§ **Task goal**:
Your job is to set down the stretch of entries that opens with the line containing "orange line at" and closes with the line containing "yellow triangle: moved 81 px left, 70 px up". Keep both end lines, copy each exactly, and add nothing.

§ **Data**:

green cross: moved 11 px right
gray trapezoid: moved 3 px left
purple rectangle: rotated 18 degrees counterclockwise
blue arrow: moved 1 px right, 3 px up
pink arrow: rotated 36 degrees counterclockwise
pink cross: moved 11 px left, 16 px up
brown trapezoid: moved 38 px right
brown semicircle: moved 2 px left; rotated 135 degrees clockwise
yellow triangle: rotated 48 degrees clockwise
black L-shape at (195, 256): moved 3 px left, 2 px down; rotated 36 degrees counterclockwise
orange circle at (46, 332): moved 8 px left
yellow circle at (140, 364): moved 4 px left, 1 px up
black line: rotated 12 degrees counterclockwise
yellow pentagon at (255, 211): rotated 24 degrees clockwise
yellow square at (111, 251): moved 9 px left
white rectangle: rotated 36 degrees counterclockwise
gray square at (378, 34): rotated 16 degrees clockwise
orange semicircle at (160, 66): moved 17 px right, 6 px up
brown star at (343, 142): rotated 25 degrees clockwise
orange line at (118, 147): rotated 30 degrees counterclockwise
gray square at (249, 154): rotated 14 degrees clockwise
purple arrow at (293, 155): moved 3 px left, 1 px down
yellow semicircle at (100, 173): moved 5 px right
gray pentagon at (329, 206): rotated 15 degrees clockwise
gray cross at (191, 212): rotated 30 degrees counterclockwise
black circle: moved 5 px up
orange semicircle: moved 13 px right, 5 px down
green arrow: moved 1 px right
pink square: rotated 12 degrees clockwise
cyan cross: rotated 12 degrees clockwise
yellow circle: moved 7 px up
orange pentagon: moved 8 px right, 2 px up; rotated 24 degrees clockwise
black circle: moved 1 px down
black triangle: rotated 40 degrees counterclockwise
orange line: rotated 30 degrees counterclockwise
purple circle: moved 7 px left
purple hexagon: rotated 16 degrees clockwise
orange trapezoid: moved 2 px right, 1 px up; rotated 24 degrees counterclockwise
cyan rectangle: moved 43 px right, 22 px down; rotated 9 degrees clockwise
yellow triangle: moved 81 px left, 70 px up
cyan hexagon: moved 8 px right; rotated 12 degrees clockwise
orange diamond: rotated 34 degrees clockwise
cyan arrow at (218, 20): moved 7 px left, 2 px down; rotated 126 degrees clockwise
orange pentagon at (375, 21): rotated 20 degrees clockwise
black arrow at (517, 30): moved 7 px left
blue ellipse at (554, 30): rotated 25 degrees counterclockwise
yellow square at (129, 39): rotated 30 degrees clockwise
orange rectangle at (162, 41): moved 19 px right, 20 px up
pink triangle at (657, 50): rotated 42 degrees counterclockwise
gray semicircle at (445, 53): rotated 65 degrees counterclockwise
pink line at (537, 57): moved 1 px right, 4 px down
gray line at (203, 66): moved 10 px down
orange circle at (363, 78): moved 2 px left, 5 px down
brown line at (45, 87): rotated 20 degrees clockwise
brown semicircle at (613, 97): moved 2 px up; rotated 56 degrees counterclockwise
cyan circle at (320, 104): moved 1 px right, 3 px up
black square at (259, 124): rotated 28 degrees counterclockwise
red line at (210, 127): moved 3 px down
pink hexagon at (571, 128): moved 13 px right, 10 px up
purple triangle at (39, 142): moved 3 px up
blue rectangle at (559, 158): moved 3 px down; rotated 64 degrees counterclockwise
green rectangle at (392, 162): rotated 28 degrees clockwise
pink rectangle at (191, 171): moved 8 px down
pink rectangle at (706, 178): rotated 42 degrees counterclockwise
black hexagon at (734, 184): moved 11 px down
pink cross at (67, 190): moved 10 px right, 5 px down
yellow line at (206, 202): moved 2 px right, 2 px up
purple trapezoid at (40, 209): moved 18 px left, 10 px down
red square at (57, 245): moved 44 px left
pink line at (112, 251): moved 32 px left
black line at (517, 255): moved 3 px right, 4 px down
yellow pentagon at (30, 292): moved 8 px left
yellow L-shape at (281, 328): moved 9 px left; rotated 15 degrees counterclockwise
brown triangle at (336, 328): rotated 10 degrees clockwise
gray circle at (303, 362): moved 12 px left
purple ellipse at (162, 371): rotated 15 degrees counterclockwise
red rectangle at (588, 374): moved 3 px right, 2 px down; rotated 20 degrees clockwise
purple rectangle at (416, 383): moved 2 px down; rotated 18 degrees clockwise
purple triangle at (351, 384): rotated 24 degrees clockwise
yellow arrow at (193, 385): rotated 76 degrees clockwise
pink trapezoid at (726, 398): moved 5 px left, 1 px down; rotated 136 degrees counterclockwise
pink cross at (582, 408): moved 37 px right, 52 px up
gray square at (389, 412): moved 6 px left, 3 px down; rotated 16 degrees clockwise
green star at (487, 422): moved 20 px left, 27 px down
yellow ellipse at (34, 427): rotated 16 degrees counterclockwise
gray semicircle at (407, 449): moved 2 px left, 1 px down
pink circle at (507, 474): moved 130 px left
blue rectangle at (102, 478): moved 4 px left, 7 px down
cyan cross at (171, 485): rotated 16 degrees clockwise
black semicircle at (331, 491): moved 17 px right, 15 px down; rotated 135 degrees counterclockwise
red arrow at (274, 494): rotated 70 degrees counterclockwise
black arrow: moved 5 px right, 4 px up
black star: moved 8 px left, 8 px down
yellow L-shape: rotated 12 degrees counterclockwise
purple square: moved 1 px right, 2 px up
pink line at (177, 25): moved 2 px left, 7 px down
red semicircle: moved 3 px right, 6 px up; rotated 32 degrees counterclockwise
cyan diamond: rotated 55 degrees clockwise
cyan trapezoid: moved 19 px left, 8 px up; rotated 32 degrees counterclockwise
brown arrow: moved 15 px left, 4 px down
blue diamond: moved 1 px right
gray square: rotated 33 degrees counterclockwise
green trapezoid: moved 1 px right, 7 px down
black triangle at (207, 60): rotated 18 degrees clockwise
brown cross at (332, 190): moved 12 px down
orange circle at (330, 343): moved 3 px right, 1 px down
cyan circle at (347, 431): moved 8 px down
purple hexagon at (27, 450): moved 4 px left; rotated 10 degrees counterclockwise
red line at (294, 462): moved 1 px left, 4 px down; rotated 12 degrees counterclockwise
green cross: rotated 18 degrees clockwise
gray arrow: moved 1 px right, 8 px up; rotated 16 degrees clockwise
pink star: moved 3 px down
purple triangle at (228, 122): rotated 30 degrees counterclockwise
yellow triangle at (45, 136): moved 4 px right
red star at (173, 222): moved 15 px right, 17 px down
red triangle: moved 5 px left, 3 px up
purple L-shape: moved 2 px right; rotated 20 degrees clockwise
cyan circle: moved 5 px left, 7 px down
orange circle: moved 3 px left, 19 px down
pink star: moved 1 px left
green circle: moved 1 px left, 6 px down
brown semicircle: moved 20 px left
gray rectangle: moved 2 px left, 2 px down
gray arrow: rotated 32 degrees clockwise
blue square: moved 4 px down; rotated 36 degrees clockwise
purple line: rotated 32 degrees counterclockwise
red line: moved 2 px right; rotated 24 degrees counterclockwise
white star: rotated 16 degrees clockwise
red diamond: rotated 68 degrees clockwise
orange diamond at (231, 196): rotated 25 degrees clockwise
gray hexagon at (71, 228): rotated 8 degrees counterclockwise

§ **Final answer**:
orange line at (118, 147): rotated 30 degrees counterclockwise
gray square at (249, 154): rotated 14 degrees clockwise
purple arrow at (293, 155): moved 3 px left, 1 px down
yellow semicircle at (100, 173): moved 5 px right
gray pentagon at (329, 206): rotated 15 degrees clockwise
gray cross at (191, 212): rotated 30 degrees counterclockwise
black circle: moved 5 px up
orange semicircle: moved 13 px right, 5 px down
green arrow: moved 1 px right
pink square: rotated 12 degrees clockwise
cyan cross: rotated 12 degrees clockwise
yellow circle: moved 7 px up
orange pentagon: moved 8 px right, 2 px up; rotated 24 degrees clockwise
black circle: moved 1 px down
black triangle: rotated 40 degrees counterclockwise
orange line: rotated 30 degrees counterclockwise
purple circle: moved 7 px left
purple hexagon: rotated 16 degrees clockwise
orange trapezoid: moved 2 px right, 1 px up; rotated 24 degrees counterclockwise
cyan rectangle: moved 43 px right, 22 px down; rotated 9 degrees clockwise
yellow triangle: moved 81 px left, 70 px up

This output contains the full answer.